**Assignment:**
Below are the entries to work from; restate word for word the portion that opens with the line containing "cyan tile D12" and closes with the line containing "cyan tile O9:O10", keeping both.

**Source information:**
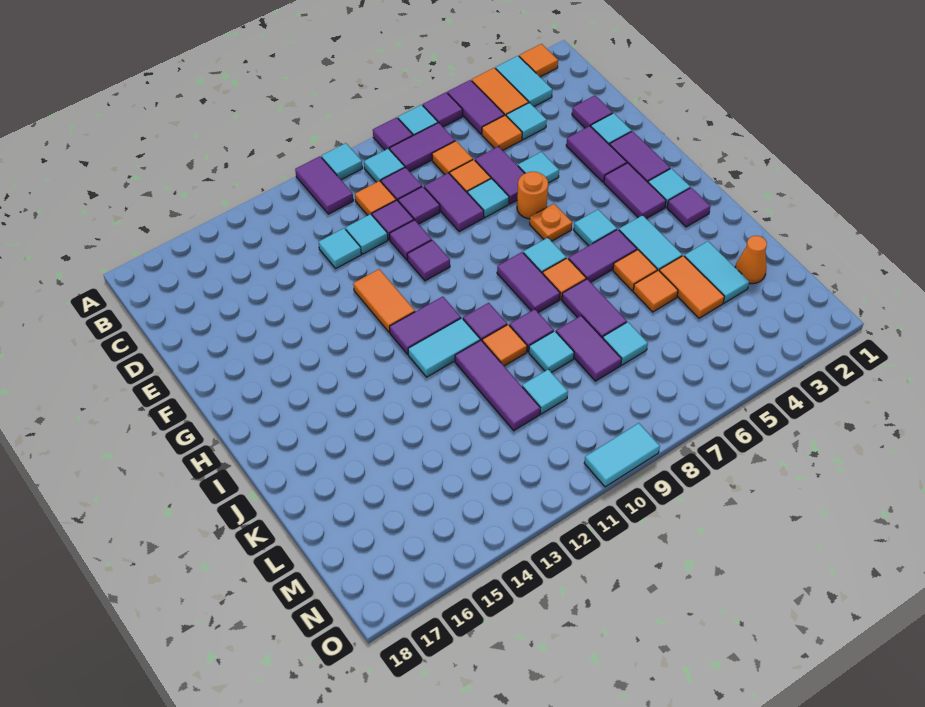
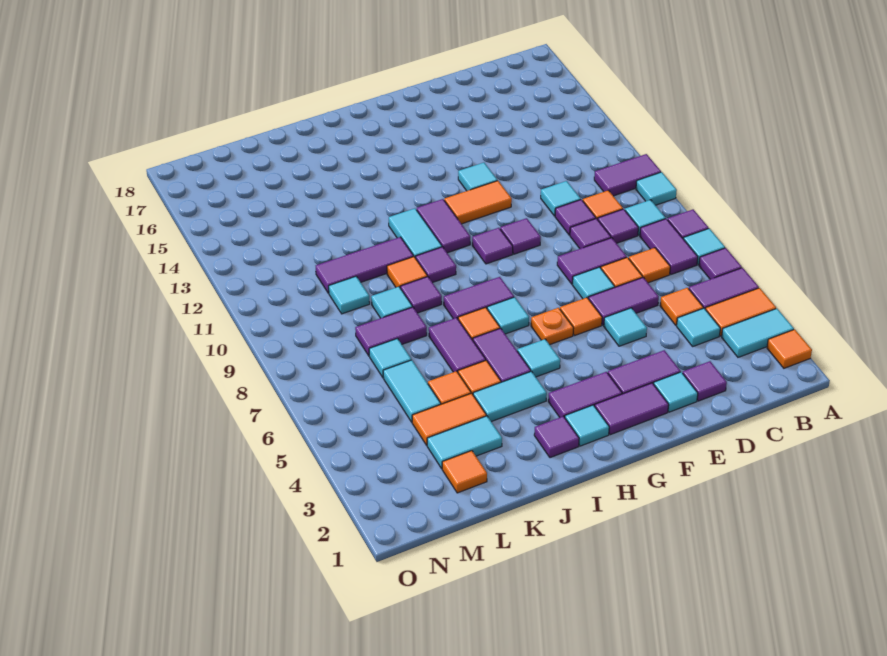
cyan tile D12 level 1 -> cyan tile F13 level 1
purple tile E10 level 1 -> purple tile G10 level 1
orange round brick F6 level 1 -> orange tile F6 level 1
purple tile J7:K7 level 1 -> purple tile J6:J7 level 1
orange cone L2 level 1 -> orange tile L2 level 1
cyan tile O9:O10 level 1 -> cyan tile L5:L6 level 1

==

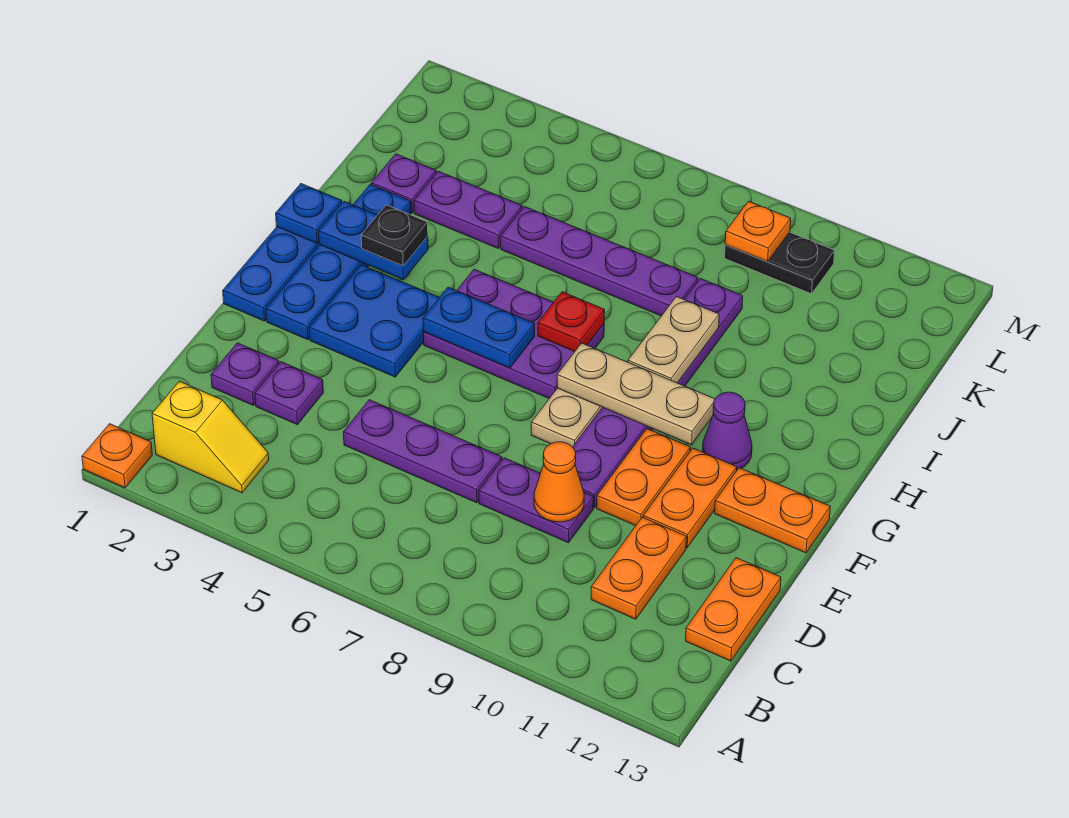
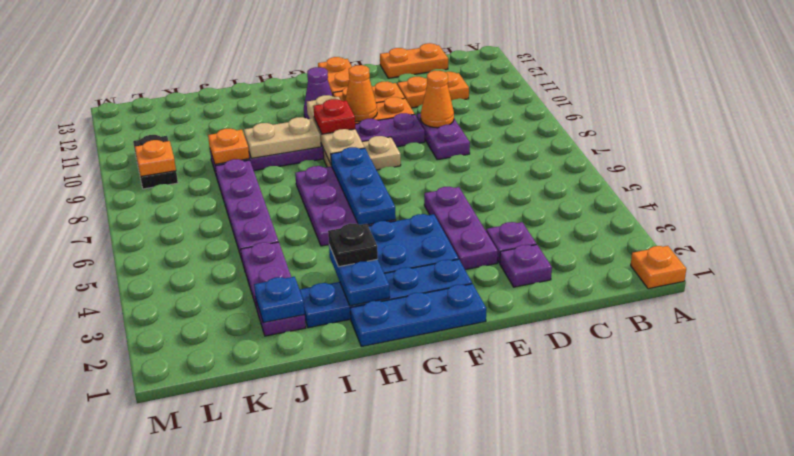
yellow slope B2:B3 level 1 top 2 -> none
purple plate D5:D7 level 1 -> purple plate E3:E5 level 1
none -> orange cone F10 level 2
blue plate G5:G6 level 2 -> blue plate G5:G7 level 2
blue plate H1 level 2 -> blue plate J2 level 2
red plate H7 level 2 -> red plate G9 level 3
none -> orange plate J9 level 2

* * *

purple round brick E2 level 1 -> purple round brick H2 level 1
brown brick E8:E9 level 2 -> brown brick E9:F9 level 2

**Response:**
cyan tile D12 level 1 -> cyan tile F13 level 1
purple tile E10 level 1 -> purple tile G10 level 1
orange round brick F6 level 1 -> orange tile F6 level 1
purple tile J7:K7 level 1 -> purple tile J6:J7 level 1
orange cone L2 level 1 -> orange tile L2 level 1
cyan tile O9:O10 level 1 -> cyan tile L5:L6 level 1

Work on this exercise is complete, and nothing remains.